Instruction
Change "sweater" to "cardigan" in the records from the first line through the line containing "Stumps [462, 714]", and reproduce those lines with nothing else altered.

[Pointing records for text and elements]
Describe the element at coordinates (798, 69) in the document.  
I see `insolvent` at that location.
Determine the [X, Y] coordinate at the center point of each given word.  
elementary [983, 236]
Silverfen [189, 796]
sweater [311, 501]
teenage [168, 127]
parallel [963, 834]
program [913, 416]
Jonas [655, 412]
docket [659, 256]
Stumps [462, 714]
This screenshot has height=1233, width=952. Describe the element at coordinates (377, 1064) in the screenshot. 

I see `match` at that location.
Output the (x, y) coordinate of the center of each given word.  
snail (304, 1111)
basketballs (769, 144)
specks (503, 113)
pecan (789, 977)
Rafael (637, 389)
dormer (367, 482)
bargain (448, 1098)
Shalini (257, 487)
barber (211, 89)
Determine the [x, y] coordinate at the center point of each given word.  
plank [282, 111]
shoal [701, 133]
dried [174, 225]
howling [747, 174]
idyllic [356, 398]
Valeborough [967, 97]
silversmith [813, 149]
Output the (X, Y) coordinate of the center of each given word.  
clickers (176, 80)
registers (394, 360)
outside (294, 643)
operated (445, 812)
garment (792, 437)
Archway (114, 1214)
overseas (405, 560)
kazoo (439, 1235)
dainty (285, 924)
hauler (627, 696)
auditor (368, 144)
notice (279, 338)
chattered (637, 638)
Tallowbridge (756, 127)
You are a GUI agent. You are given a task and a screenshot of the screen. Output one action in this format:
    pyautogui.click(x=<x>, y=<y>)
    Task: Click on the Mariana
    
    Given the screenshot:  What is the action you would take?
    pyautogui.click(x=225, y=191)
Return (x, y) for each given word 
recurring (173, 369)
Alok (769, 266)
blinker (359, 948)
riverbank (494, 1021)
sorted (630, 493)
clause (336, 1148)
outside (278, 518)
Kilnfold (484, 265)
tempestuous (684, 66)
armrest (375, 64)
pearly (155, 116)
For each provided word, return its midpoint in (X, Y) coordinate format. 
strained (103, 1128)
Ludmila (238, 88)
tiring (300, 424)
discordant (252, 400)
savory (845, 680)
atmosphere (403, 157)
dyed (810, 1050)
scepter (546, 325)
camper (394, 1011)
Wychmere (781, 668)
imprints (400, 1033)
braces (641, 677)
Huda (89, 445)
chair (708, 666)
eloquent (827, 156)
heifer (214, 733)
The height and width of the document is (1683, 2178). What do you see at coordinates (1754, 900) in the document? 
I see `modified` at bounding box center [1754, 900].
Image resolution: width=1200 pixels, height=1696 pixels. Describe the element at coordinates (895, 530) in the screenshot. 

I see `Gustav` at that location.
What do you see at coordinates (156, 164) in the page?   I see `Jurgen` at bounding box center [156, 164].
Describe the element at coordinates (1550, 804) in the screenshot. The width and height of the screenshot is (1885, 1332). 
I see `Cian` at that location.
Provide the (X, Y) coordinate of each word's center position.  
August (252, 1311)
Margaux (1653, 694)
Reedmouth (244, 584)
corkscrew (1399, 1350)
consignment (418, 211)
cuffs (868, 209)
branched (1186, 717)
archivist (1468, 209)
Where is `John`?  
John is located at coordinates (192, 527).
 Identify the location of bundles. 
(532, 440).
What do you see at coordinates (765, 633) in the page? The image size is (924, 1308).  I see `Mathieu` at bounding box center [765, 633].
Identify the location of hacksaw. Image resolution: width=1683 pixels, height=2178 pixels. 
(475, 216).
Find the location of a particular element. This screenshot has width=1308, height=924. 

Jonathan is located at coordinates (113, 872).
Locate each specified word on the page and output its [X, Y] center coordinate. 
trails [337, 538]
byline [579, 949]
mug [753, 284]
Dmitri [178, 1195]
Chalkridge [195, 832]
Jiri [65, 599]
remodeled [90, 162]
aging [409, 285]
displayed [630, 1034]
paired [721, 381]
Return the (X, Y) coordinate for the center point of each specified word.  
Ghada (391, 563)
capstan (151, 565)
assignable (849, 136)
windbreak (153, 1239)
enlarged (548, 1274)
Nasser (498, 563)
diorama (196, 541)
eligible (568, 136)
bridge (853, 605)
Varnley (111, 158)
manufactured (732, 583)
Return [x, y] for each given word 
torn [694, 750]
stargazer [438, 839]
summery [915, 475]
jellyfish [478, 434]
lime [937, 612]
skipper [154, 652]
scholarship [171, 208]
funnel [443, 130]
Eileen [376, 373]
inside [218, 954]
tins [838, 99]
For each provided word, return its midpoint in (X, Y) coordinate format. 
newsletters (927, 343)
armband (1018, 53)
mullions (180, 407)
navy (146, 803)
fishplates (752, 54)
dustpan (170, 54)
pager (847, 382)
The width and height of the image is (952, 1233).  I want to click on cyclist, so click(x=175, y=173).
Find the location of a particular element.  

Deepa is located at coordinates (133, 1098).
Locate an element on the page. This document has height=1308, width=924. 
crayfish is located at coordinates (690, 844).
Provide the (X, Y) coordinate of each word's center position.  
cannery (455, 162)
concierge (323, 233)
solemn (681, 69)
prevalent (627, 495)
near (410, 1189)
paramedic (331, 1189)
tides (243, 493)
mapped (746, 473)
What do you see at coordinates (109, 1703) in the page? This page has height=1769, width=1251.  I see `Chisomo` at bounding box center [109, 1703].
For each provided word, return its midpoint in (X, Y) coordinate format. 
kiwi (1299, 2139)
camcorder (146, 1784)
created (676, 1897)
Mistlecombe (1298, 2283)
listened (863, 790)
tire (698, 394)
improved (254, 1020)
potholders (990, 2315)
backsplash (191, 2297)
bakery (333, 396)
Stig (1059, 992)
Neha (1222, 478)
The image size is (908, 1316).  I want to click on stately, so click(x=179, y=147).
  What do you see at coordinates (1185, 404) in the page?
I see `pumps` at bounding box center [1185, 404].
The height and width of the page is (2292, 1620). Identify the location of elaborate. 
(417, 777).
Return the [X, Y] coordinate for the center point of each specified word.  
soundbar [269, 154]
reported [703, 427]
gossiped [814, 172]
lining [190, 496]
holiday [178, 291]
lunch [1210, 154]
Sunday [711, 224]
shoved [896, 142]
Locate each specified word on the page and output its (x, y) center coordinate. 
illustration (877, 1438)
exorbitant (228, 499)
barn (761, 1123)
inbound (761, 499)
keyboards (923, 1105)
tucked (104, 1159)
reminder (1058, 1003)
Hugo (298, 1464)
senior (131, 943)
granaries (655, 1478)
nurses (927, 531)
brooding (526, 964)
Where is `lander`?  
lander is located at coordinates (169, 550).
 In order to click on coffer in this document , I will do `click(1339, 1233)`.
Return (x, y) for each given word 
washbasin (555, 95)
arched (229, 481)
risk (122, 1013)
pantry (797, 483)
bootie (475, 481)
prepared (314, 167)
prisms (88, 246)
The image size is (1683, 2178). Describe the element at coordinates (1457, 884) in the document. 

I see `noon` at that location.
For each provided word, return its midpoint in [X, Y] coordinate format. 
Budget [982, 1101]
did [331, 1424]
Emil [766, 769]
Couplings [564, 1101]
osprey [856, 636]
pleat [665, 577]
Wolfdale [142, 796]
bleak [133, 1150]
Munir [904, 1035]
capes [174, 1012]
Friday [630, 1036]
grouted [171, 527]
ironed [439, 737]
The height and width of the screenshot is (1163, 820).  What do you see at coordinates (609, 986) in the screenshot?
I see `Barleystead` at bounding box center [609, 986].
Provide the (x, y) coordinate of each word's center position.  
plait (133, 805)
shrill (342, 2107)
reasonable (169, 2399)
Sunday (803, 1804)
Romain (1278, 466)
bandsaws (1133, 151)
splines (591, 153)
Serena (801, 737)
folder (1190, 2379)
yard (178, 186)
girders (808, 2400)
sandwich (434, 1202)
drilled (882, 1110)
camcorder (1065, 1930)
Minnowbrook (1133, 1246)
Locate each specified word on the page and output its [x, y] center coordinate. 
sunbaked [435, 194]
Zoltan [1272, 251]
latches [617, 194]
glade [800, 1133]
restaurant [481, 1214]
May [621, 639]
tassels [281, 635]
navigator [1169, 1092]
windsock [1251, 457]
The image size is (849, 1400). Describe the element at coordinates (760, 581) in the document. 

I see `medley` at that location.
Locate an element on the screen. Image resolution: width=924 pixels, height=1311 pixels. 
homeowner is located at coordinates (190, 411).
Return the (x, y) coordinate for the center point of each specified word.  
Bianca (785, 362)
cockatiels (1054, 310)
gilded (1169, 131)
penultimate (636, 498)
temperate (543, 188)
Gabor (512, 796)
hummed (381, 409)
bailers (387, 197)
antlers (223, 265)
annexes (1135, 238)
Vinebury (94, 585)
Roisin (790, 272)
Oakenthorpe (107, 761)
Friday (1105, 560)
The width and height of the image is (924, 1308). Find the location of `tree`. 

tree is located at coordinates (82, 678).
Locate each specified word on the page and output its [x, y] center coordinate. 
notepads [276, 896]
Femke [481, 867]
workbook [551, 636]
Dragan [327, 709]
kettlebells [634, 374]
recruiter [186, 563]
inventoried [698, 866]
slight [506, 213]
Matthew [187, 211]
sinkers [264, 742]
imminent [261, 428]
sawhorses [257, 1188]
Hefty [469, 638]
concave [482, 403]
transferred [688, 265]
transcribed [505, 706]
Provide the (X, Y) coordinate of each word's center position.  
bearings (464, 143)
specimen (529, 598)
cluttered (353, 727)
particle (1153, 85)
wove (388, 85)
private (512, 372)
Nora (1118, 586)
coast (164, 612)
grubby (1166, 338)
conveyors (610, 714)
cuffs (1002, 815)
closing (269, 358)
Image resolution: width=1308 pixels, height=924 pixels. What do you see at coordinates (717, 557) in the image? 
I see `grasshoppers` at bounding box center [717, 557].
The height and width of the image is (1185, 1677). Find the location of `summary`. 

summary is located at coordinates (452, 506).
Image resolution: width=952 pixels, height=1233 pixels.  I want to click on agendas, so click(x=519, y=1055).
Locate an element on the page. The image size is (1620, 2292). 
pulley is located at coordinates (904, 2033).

Task answer
Describe the element at coordinates (798, 69) in the document.  
I see `insolvent` at that location.
Determine the [X, Y] coordinate at the center point of each given word.  
elementary [983, 236]
Silverfen [189, 796]
cardigan [311, 501]
teenage [168, 127]
parallel [963, 834]
program [913, 416]
Jonas [655, 412]
docket [659, 256]
Stumps [462, 714]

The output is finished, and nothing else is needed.